GIVEN DATA below:
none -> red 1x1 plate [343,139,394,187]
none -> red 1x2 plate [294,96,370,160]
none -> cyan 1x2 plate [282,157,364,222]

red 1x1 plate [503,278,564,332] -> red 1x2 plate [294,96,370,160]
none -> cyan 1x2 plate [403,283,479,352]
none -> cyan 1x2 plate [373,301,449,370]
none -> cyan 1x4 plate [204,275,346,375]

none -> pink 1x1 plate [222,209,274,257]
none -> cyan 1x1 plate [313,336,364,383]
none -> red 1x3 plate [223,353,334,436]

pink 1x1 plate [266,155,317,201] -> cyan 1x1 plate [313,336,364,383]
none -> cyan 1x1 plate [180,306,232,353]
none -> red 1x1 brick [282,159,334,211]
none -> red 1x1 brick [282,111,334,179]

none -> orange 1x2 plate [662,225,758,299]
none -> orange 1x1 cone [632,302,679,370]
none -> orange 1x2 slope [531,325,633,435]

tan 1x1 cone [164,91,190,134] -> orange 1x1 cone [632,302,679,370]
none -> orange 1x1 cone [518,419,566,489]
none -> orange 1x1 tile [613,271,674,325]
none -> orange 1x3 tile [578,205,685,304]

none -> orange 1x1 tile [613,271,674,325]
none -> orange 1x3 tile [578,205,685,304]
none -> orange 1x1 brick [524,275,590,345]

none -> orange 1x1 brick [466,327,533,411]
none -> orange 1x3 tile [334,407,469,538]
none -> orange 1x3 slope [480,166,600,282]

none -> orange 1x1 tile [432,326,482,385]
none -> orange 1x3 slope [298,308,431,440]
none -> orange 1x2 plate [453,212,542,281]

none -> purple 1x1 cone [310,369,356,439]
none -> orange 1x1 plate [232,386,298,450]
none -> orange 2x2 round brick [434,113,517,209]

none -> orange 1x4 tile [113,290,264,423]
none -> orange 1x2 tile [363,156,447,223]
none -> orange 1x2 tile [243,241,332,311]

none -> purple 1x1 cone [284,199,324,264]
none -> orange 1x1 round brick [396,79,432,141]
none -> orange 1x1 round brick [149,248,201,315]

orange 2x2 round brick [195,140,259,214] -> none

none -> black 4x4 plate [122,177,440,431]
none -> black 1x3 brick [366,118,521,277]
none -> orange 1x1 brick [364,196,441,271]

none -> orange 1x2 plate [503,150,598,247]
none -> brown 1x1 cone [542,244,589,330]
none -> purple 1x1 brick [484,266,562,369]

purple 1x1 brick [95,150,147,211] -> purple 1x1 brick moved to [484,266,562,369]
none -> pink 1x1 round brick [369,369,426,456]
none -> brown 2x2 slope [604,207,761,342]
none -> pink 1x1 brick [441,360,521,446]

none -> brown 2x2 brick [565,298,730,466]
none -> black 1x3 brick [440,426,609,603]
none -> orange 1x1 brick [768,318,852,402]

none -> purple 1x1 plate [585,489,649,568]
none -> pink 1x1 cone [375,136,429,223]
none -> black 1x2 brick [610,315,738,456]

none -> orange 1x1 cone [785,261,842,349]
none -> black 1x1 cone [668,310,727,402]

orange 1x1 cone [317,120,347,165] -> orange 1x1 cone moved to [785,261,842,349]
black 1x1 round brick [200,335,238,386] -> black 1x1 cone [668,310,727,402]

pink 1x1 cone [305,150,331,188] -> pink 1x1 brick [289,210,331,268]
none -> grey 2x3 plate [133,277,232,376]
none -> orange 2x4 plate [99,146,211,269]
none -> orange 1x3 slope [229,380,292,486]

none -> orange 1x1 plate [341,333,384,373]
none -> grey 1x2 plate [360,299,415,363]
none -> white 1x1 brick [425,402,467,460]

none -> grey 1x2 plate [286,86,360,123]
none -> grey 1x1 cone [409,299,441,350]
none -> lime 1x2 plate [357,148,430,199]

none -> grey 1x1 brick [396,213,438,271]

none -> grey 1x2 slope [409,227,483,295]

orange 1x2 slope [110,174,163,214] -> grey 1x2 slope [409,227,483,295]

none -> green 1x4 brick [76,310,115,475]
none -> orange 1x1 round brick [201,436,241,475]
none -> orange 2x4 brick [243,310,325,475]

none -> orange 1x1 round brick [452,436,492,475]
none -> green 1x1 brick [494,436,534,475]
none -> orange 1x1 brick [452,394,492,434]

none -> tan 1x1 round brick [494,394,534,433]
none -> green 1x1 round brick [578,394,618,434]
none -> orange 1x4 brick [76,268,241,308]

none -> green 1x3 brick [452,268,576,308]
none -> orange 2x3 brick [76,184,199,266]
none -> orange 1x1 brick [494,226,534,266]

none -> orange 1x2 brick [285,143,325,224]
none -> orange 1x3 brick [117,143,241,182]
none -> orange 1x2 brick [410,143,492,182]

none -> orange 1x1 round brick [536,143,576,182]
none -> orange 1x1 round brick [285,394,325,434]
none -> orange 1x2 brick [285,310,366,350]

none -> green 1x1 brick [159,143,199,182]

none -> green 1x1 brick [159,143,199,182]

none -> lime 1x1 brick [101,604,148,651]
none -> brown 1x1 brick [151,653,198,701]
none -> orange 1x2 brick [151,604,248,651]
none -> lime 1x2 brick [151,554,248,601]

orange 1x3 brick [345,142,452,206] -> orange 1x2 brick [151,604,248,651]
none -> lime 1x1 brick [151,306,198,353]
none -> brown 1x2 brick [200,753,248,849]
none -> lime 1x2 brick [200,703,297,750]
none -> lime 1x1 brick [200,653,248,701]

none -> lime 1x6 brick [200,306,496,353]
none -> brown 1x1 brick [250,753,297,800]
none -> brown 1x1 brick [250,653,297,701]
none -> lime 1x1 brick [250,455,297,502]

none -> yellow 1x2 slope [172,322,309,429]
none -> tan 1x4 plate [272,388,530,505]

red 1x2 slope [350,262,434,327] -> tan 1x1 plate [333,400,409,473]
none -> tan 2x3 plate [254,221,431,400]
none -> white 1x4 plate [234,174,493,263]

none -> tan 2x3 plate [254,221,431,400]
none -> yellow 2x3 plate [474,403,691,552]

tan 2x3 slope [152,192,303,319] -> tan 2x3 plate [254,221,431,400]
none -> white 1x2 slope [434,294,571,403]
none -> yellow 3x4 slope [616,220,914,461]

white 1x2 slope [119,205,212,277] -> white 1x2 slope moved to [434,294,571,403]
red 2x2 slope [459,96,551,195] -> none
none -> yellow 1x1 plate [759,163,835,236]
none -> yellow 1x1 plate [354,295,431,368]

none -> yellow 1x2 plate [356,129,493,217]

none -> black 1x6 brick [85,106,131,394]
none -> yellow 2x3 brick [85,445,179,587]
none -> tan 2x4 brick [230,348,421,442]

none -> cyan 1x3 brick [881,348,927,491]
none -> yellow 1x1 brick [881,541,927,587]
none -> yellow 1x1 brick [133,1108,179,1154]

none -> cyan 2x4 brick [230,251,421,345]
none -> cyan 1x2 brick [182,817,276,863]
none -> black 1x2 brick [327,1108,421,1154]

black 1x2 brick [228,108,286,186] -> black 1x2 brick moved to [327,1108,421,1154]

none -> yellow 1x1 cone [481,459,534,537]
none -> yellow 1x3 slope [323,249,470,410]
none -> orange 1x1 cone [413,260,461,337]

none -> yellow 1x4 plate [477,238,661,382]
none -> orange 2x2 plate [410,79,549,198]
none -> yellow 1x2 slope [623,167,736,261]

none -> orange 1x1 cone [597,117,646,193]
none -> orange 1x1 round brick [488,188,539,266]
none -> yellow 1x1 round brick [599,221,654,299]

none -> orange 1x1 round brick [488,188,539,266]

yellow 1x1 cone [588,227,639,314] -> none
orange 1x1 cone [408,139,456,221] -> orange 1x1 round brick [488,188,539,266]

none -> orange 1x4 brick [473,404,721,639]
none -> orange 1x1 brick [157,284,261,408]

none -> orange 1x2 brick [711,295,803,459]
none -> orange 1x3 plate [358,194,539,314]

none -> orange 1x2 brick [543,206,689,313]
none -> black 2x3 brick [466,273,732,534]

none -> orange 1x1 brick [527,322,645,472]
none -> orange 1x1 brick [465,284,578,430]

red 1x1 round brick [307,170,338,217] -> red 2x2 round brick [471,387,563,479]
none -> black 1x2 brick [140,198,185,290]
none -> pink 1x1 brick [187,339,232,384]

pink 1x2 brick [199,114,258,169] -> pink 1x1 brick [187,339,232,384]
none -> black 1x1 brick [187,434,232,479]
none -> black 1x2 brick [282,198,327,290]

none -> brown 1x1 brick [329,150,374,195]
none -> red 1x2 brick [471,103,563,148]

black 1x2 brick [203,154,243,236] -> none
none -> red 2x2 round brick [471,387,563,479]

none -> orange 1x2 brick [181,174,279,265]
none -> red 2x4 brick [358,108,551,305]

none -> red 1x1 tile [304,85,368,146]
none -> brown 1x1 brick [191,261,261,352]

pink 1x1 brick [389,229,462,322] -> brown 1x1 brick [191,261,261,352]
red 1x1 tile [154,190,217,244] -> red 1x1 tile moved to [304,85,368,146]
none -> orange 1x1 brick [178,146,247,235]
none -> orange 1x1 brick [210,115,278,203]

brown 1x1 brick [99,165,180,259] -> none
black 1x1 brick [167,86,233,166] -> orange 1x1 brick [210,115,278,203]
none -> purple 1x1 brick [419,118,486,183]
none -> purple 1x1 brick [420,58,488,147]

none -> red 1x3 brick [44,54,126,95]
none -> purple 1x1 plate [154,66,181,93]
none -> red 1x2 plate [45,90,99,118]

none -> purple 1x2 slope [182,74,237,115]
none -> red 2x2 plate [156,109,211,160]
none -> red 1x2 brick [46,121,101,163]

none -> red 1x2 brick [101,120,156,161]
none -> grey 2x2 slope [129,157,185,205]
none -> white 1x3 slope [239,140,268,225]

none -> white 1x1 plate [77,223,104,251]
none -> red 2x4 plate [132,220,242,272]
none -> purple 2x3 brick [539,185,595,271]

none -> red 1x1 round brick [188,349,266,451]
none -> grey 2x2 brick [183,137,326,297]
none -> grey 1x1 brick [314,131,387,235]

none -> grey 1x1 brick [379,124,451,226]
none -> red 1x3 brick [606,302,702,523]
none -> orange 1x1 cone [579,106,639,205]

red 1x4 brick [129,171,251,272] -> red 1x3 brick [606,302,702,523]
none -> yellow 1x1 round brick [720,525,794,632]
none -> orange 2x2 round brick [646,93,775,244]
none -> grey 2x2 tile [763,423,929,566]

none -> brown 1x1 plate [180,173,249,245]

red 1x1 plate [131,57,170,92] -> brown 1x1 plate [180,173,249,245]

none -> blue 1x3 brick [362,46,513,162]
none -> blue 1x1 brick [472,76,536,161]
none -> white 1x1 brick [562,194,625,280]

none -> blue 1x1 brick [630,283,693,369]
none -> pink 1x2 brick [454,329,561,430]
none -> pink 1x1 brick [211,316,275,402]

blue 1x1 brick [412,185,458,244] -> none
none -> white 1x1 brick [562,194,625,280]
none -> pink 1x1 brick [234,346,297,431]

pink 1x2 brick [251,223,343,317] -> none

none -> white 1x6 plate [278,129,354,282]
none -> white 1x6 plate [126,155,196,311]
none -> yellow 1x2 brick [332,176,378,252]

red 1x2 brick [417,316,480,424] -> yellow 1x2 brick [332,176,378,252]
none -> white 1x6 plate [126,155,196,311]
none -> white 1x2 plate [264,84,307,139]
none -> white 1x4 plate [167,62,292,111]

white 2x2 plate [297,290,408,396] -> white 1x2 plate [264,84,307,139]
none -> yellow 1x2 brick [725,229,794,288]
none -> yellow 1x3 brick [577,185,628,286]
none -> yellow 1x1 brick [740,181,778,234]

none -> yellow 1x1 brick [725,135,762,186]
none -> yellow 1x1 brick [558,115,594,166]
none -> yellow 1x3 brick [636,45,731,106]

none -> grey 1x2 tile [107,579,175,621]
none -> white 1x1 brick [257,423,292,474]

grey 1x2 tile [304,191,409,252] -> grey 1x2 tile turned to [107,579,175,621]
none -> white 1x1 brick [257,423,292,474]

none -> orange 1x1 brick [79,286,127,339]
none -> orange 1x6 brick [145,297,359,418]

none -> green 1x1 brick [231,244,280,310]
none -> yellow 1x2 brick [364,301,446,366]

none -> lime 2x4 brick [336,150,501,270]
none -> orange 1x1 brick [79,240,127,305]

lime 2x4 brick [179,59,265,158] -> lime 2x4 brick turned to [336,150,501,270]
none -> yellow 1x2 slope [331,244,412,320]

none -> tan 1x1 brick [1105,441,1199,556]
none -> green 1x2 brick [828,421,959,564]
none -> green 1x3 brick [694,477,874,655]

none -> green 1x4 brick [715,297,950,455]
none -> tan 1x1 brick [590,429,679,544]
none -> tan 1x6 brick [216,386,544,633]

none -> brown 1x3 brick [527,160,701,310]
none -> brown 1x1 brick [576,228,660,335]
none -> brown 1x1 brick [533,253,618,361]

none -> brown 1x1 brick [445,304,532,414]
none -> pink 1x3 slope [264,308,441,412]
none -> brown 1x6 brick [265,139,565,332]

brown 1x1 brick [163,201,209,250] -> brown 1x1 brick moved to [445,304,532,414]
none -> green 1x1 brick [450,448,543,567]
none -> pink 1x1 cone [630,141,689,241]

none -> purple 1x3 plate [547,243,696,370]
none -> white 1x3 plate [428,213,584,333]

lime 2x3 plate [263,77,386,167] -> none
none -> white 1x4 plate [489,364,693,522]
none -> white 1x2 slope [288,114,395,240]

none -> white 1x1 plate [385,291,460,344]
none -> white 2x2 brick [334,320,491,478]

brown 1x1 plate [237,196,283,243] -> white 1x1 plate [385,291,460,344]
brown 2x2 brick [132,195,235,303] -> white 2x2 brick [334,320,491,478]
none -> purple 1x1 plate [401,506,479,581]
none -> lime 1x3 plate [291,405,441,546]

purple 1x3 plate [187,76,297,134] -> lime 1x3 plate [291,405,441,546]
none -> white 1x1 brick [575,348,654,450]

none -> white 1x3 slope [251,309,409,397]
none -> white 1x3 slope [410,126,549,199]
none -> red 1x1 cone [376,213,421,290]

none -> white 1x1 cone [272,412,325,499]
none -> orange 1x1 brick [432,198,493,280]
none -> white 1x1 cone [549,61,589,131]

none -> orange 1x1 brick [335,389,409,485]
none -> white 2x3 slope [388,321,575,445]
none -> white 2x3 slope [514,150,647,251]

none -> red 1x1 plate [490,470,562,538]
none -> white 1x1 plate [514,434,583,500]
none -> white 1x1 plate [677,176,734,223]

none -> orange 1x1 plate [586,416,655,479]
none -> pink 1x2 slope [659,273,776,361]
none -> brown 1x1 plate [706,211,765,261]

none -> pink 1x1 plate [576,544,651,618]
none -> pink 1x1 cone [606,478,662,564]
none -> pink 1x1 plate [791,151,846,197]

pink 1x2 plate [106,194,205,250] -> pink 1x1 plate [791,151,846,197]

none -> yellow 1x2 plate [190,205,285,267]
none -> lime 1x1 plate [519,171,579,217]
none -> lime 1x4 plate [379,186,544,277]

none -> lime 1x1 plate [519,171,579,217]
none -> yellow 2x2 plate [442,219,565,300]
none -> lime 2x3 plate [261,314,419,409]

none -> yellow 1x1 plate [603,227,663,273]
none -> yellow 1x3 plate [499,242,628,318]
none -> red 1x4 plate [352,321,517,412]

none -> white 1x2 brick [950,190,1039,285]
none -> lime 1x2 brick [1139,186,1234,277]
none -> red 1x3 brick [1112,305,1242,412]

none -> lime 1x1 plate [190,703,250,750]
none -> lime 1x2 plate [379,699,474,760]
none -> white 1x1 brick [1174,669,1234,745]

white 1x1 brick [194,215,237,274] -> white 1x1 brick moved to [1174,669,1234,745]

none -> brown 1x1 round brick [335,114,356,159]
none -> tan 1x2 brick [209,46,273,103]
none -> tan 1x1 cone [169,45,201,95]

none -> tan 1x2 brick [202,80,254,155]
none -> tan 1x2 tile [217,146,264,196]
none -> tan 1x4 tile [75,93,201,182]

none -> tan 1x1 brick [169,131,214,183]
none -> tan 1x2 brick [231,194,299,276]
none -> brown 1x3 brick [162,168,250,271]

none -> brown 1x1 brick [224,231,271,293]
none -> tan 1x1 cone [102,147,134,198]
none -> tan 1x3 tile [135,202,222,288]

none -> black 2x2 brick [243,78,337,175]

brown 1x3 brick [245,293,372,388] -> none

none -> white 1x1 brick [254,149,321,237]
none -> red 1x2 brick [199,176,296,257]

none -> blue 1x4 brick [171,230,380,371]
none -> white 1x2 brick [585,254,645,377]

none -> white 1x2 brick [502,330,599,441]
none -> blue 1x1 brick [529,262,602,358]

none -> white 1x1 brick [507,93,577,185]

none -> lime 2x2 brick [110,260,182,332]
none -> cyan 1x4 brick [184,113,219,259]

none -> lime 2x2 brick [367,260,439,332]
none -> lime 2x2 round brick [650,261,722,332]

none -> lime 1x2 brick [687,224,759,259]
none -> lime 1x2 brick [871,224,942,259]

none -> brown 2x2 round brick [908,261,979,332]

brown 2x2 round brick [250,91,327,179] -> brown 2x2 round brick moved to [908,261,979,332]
End of GIVEN DATA.
- DIRECTIONS -
Your task for the entries above: copy exactly the span starting with the line with "purple 1x3 plate [187,76,297,134]" and going on through the line with "none -> red 1x1 cone [376,213,421,290]", both lines included, and nothing else.

- WRITTEN REPLY -
purple 1x3 plate [187,76,297,134] -> lime 1x3 plate [291,405,441,546]
none -> white 1x1 brick [575,348,654,450]

none -> white 1x3 slope [251,309,409,397]
none -> white 1x3 slope [410,126,549,199]
none -> red 1x1 cone [376,213,421,290]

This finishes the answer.